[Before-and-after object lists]
◇ ◇ ◇ ◇ ◇ ◇ ◇

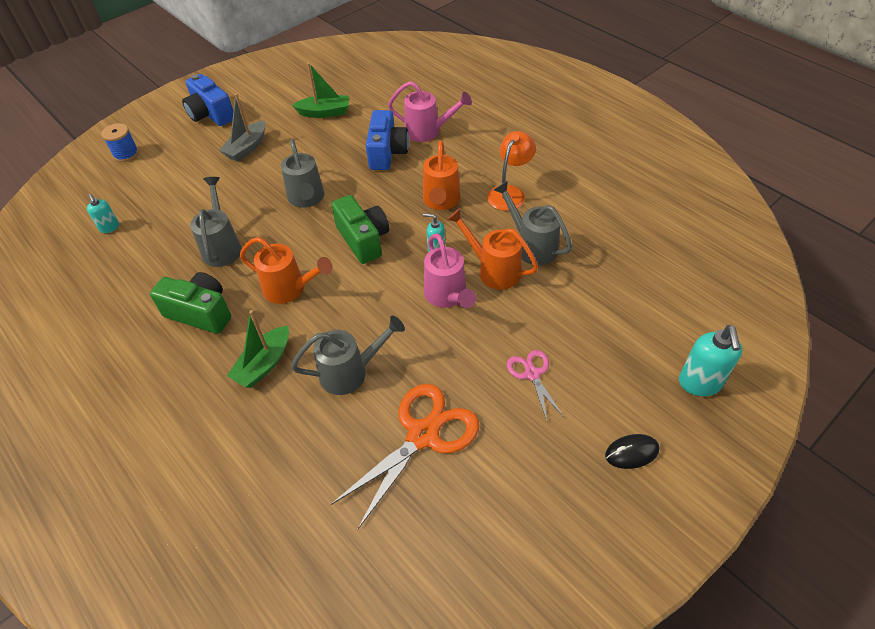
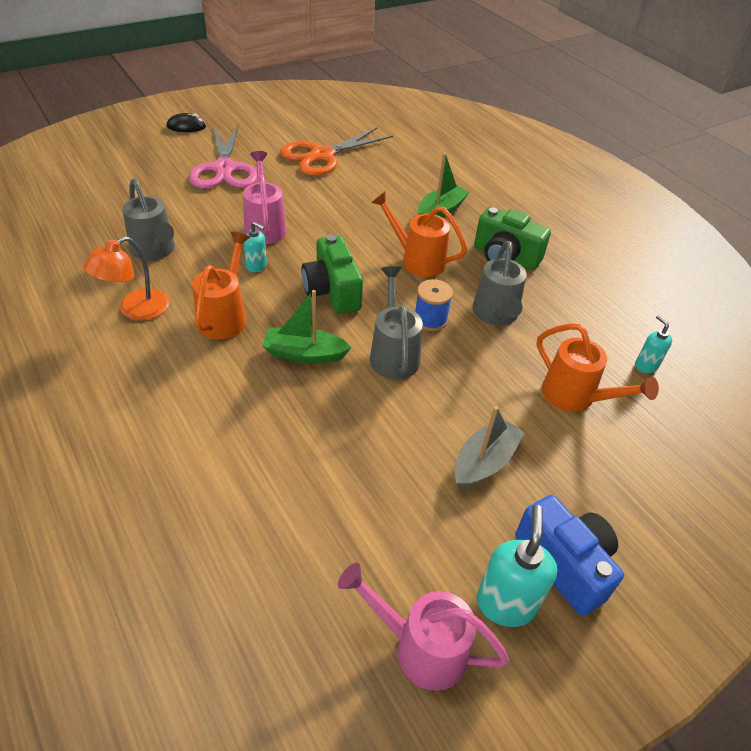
camera: 175 degrees left, 5 degrees down
(126, 154) = (686, 494): blue spool -> blue spool (430, 319)
(325, 112) = (348, 516): green boat -> green boat (304, 354)
(350, 372) = (368, 194): grey watering can -> none
(387, 153) = (266, 403): blue camera -> none
(427, 132) = (188, 430): pink watering can -> pink watering can (420, 647)
(493, 270) = (208, 238): orange watering can -> orange watering can (575, 397)
(532, 374) = (224, 169): pink scissors -> pink scissors, size x1.88
(699, 383) = (105, 144): turquoise soap dispenser -> turquoise soap dispenser (505, 604)

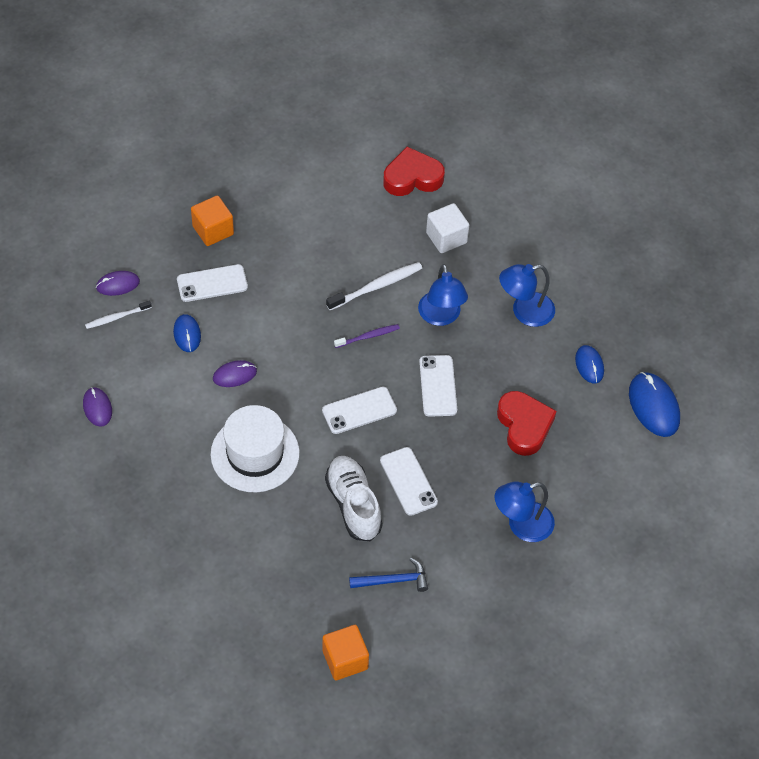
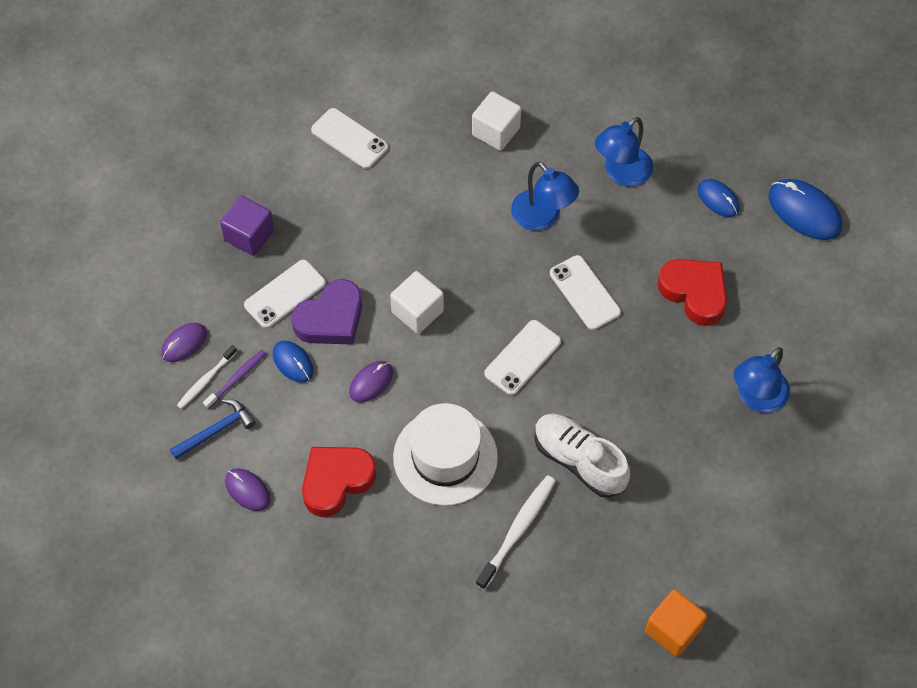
camera: 25 degrees left, 5 degrees up
(213, 230) = (249, 235): orange cube -> purple cube
(234, 316) = (331, 319): none -> purple heart
(301, 341) = (417, 311): none -> white cube
(368, 336) = (482, 274): purple toothbrush -> purple toothbrush (236, 379)
(376, 287) = (457, 217): white toothbrush -> white toothbrush (517, 531)
(393, 580) = (668, 520): blue hammer -> blue hammer (216, 430)
(408, 481) = (618, 408): white phone -> white phone (349, 139)
(412, 177) = (421, 83): red heart -> red heart (336, 481)

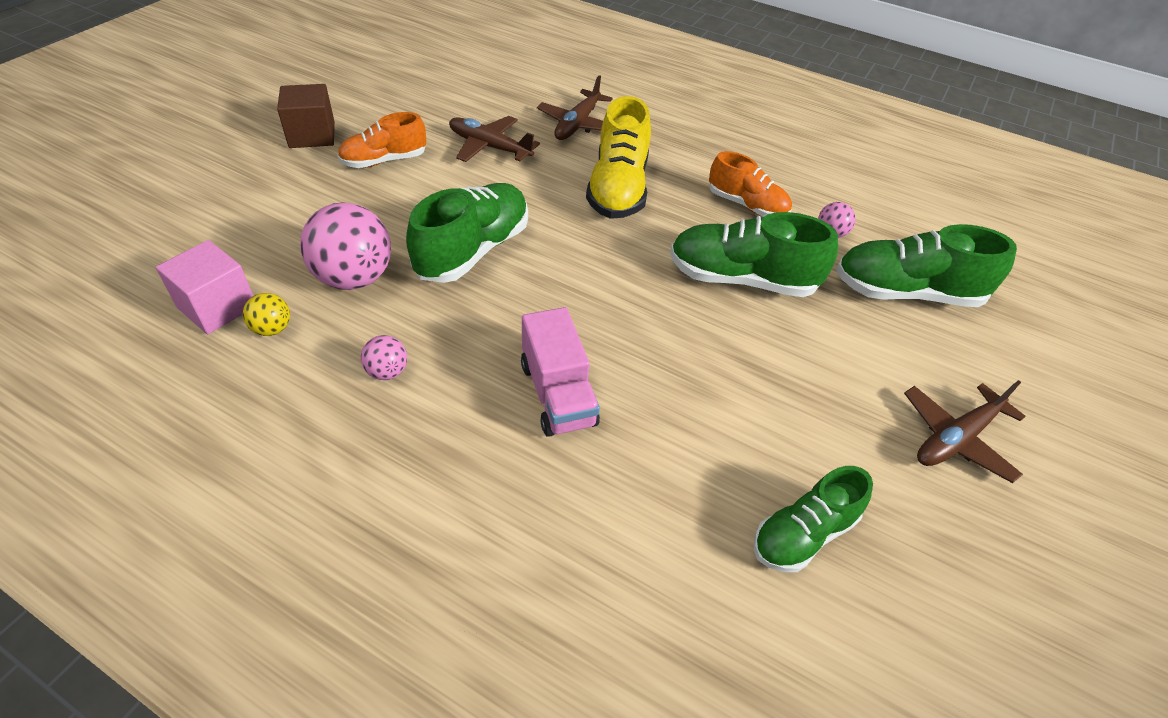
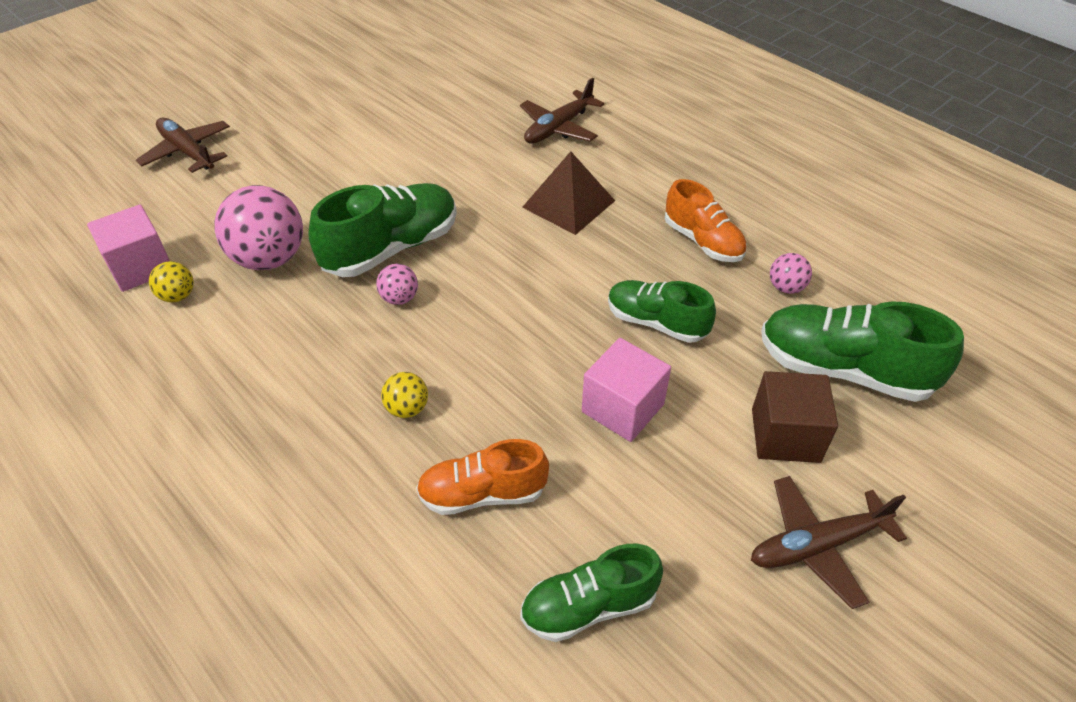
camera: 20 degrees right, 0 degrees up
(312, 135) = (292, 110): brown cube -> brown cube (785, 435)
(384, 161) = (348, 144): orange shoe -> orange shoe (482, 493)
(387, 371) = (259, 355): pink ball -> pink ball (399, 298)
(490, 147) = (456, 142): brown plane -> brown plane (188, 152)
(558, 394) = (407, 408): pink truck -> yellow ball
(618, 189) = (568, 204): yellow shoe -> brown pyramid
(741, 279) = (656, 322): green shoe -> green shoe, size x0.65
(748, 357) = (622, 408): none -> pink cube

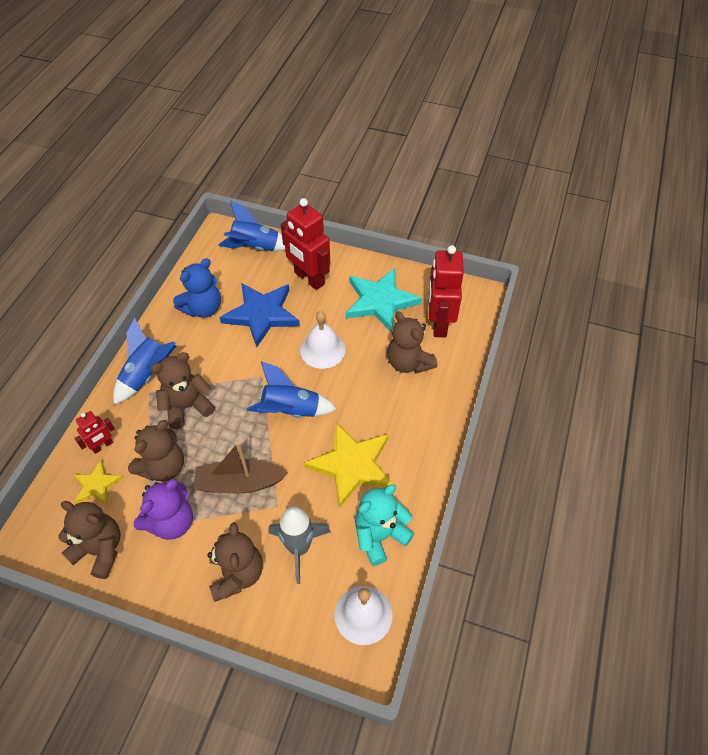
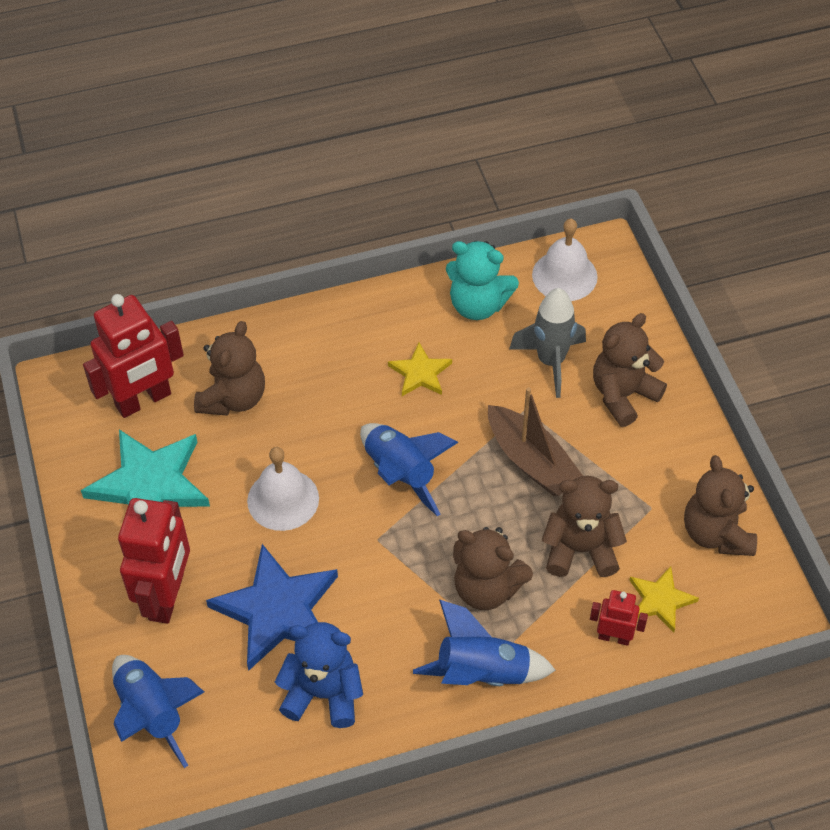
camera: 125 degrees left, 0 degrees up
(171, 522) = (629, 491): purple teddy bear -> none
(351, 465) = (420, 373): yellow star -> yellow star, size x0.53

◇ ◇ ◇ ◇ ◇ ◇ ◇

Repeat each line word for word, from the one with "(618, 189) = (568, 204): yellow" down to the last line of the data, and keep the pictures out of it.

(618, 189) = (568, 204): yellow shoe -> brown pyramid
(741, 279) = (656, 322): green shoe -> green shoe, size x0.65
(748, 357) = (622, 408): none -> pink cube

camera: 125 degrees left, 0 degrees up
(171, 522) = (629, 491): purple teddy bear -> none
(351, 465) = (420, 373): yellow star -> yellow star, size x0.53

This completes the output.